* _INFORMATION SUPPLIED_:
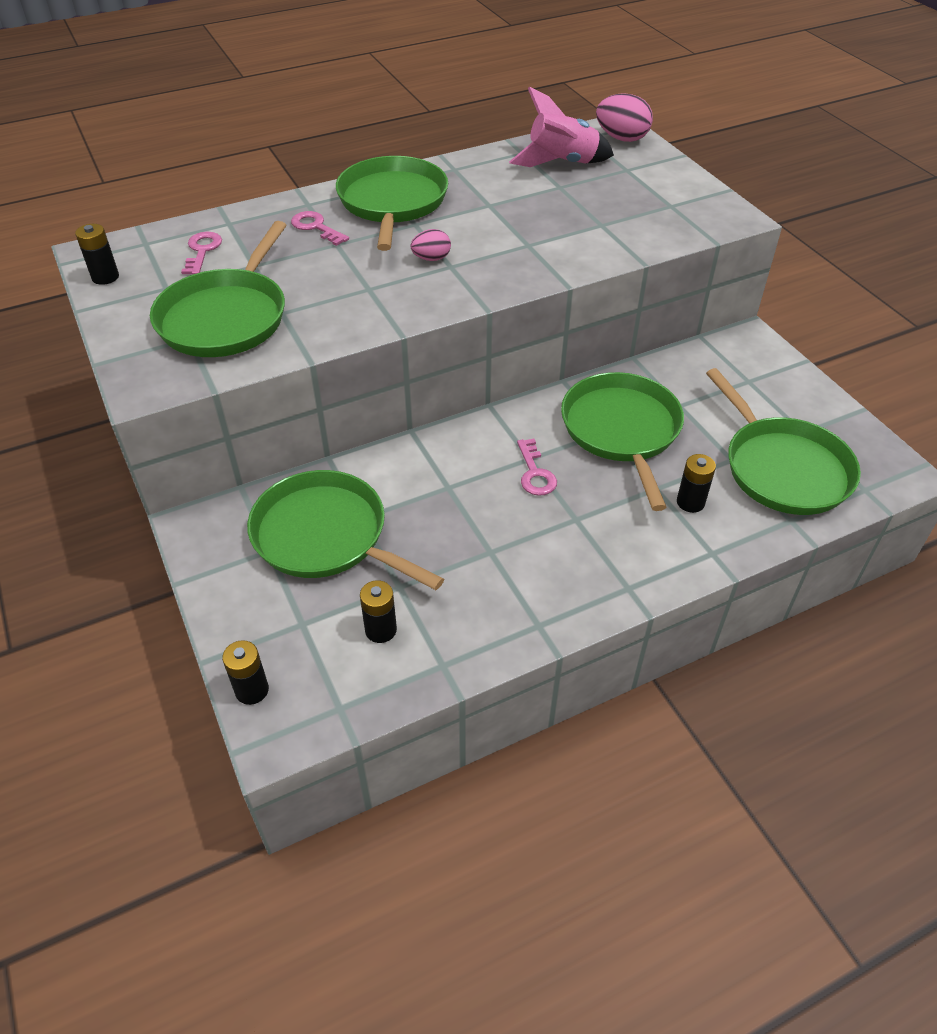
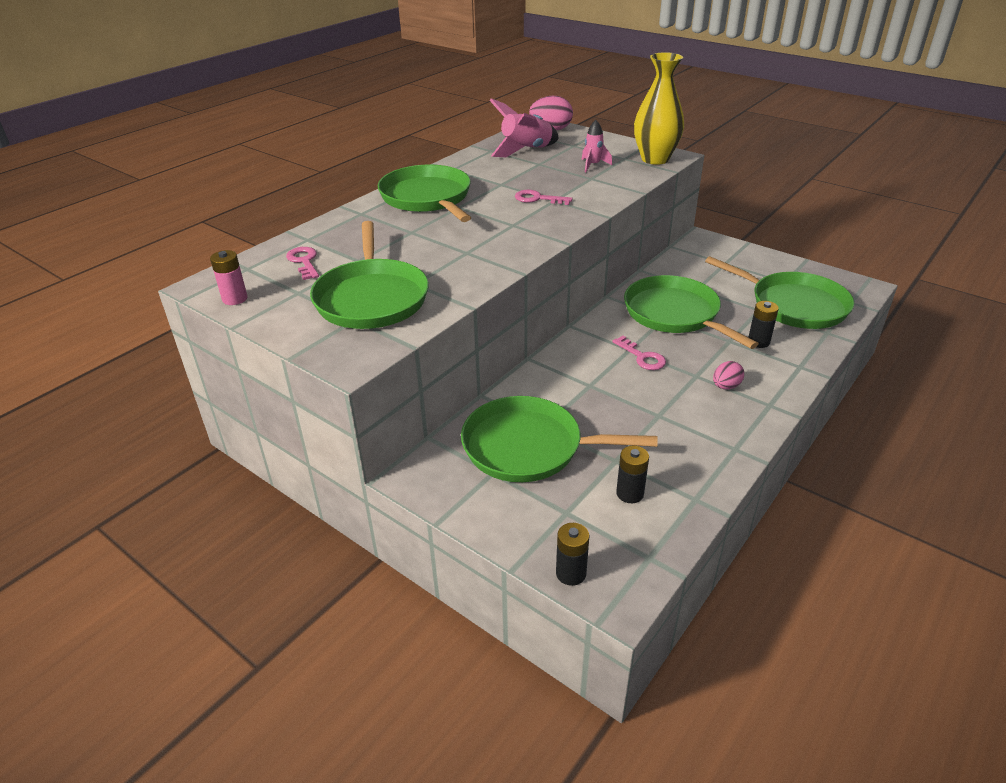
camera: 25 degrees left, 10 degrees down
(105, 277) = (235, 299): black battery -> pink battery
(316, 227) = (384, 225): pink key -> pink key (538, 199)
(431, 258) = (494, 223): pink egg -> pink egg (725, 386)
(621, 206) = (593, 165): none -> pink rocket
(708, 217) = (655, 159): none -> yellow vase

...

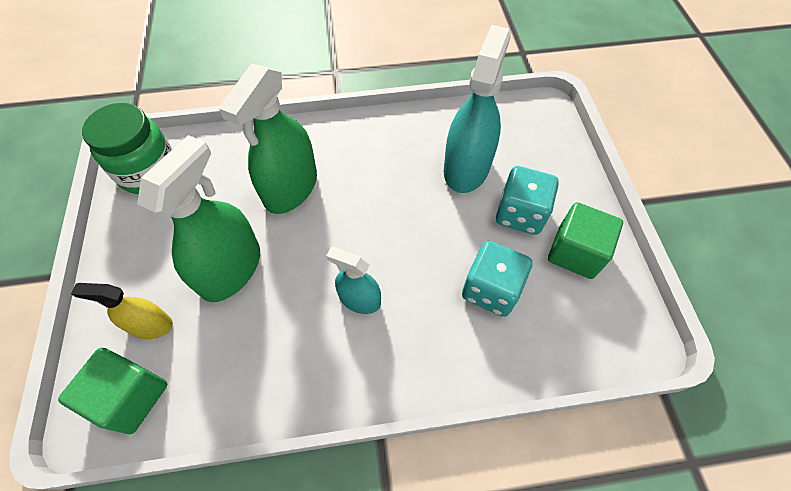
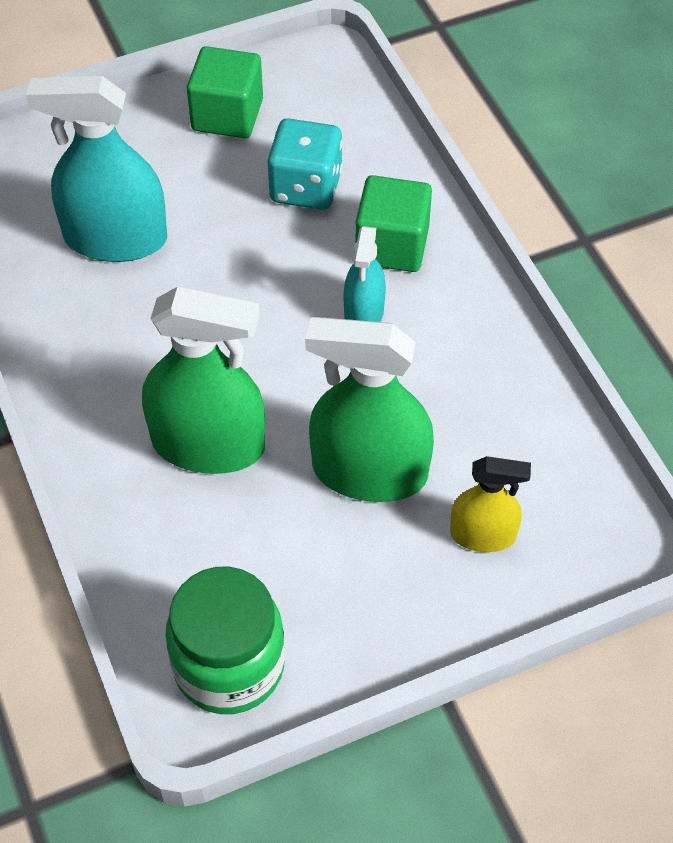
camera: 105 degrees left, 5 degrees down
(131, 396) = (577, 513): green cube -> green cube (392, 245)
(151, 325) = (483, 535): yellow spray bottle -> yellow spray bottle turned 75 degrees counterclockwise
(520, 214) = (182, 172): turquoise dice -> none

==

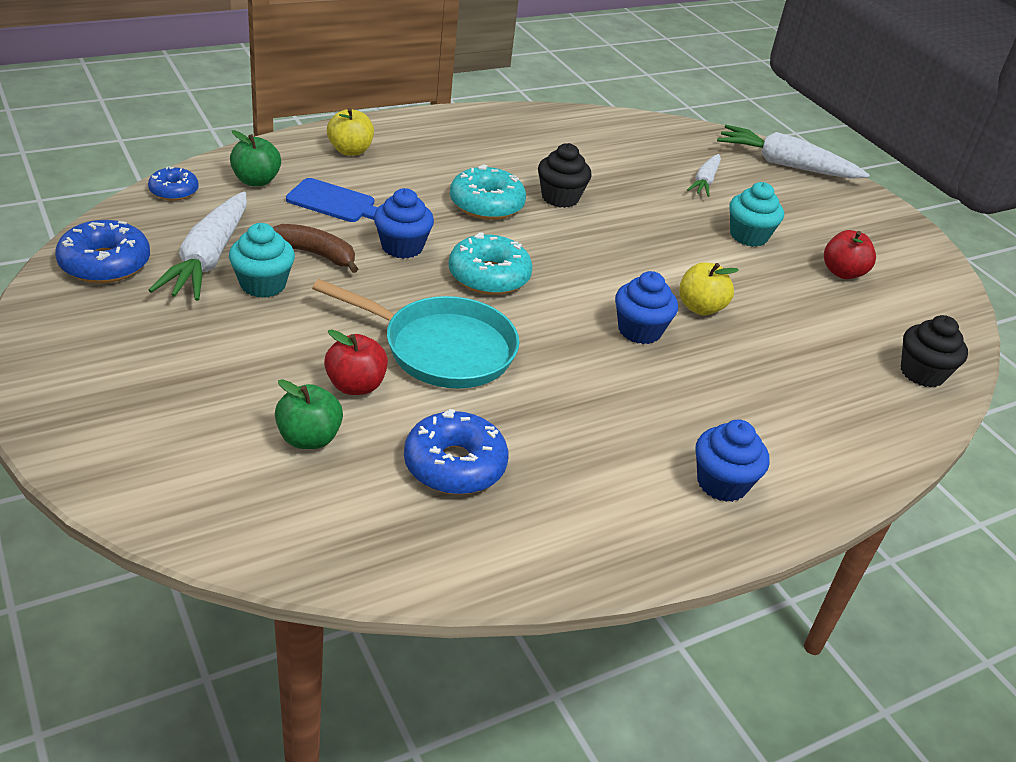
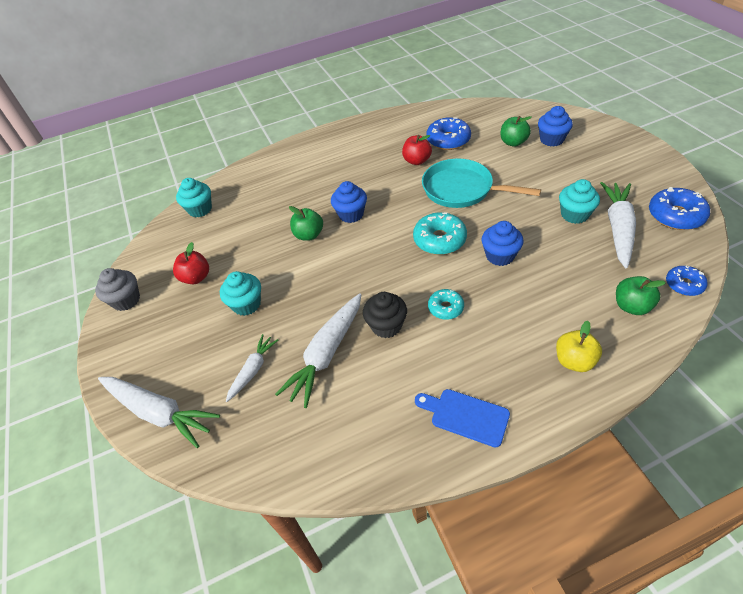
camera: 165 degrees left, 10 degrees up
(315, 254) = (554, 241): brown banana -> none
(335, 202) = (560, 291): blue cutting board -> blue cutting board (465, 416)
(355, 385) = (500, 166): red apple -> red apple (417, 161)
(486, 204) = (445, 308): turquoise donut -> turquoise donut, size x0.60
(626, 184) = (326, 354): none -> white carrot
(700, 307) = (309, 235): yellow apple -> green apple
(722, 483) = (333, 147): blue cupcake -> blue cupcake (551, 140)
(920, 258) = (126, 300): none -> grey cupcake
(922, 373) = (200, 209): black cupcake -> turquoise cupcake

* _EXERCISE INSTRUCTIONS_:
Starting at the line with "(105, 277) = (235, 299): black" and ending at the line with "(708, 217) = (655, 159): none -> yellow vase", print each line of the listing above exactly, with no other lines.

* _SOLVED EXERCISE_:
(105, 277) = (235, 299): black battery -> pink battery
(316, 227) = (384, 225): pink key -> pink key (538, 199)
(431, 258) = (494, 223): pink egg -> pink egg (725, 386)
(621, 206) = (593, 165): none -> pink rocket
(708, 217) = (655, 159): none -> yellow vase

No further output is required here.